Set down the entries below exactly, leaving out all images.

Records from a data source
◇ ◇ ◇

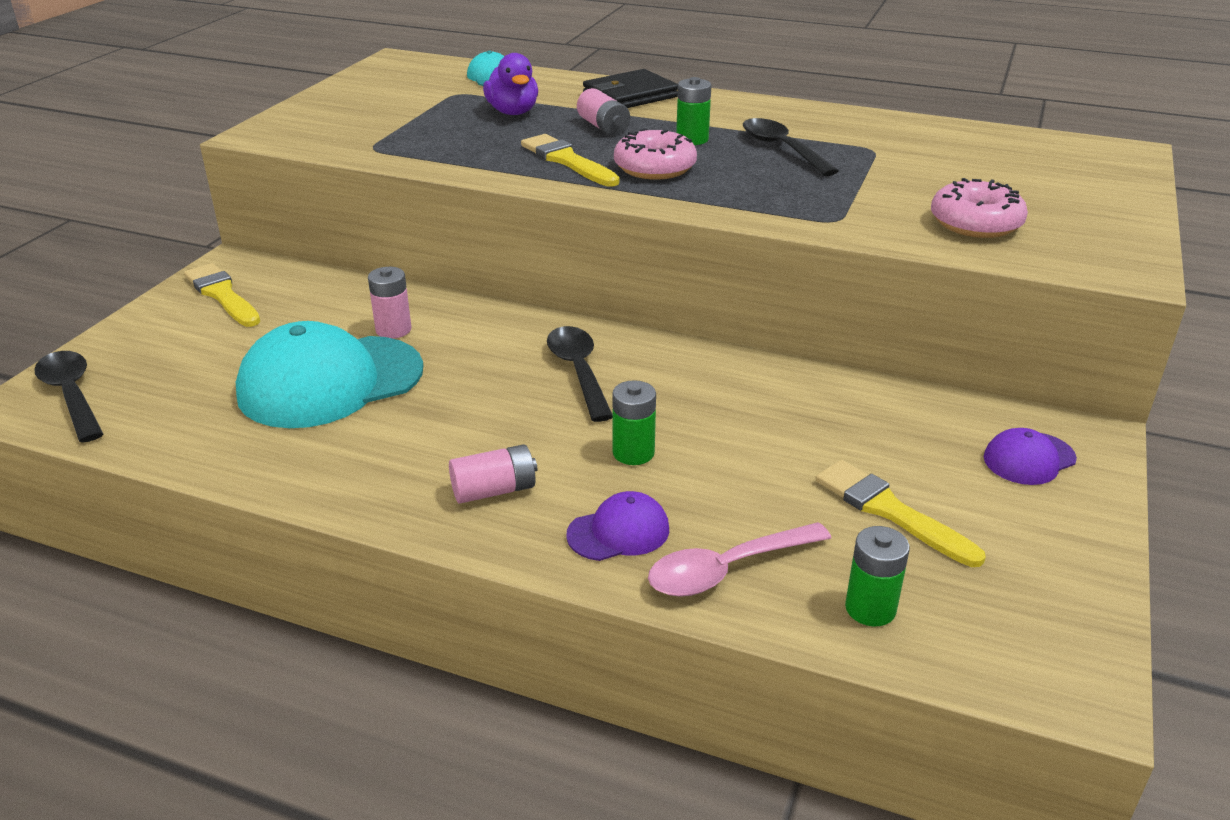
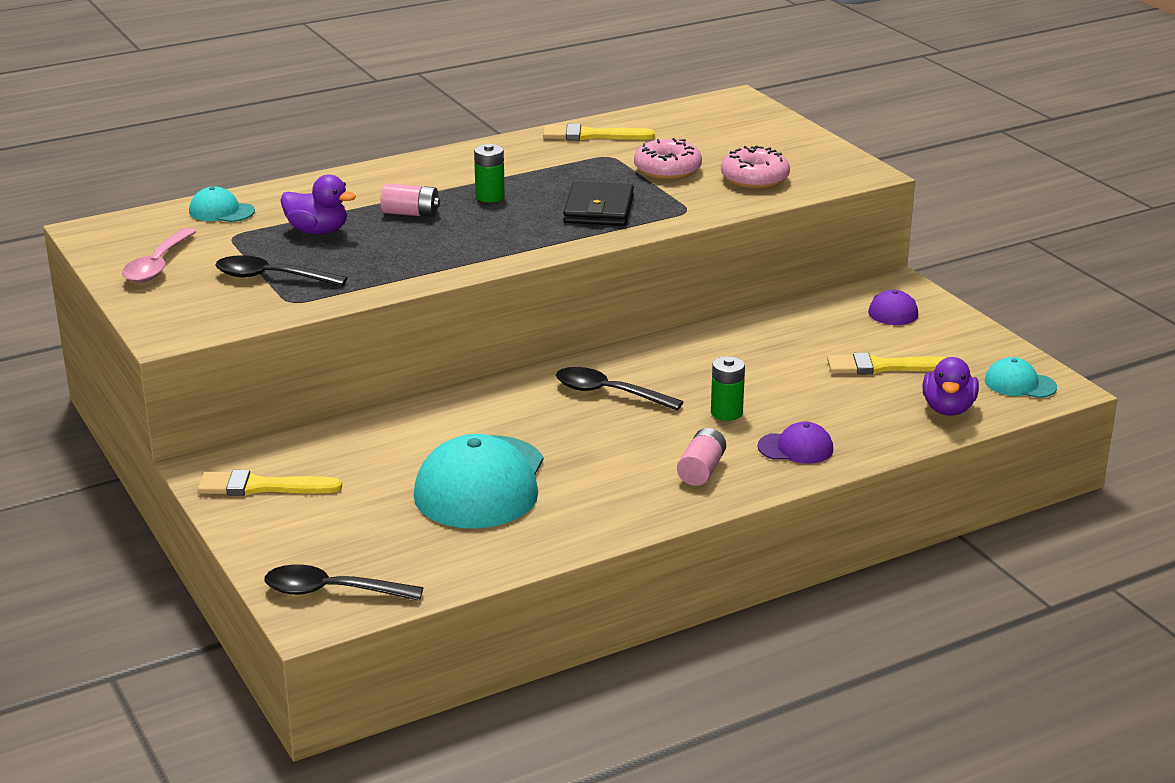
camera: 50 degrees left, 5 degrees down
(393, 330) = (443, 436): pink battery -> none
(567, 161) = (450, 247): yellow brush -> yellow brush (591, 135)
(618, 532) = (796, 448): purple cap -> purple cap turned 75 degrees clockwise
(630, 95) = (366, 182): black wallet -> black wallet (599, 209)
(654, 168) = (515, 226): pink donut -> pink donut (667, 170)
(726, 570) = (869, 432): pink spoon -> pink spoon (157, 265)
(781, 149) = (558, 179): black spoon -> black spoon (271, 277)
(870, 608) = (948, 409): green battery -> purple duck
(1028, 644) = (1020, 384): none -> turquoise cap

◇ ◇ ◇

> Written response:
camera: 50 degrees left, 5 degrees down
(393, 330) = (443, 436): pink battery -> none
(567, 161) = (450, 247): yellow brush -> yellow brush (591, 135)
(618, 532) = (796, 448): purple cap -> purple cap turned 75 degrees clockwise
(630, 95) = (366, 182): black wallet -> black wallet (599, 209)
(654, 168) = (515, 226): pink donut -> pink donut (667, 170)
(726, 570) = (869, 432): pink spoon -> pink spoon (157, 265)
(781, 149) = (558, 179): black spoon -> black spoon (271, 277)
(870, 608) = (948, 409): green battery -> purple duck
(1028, 644) = (1020, 384): none -> turquoise cap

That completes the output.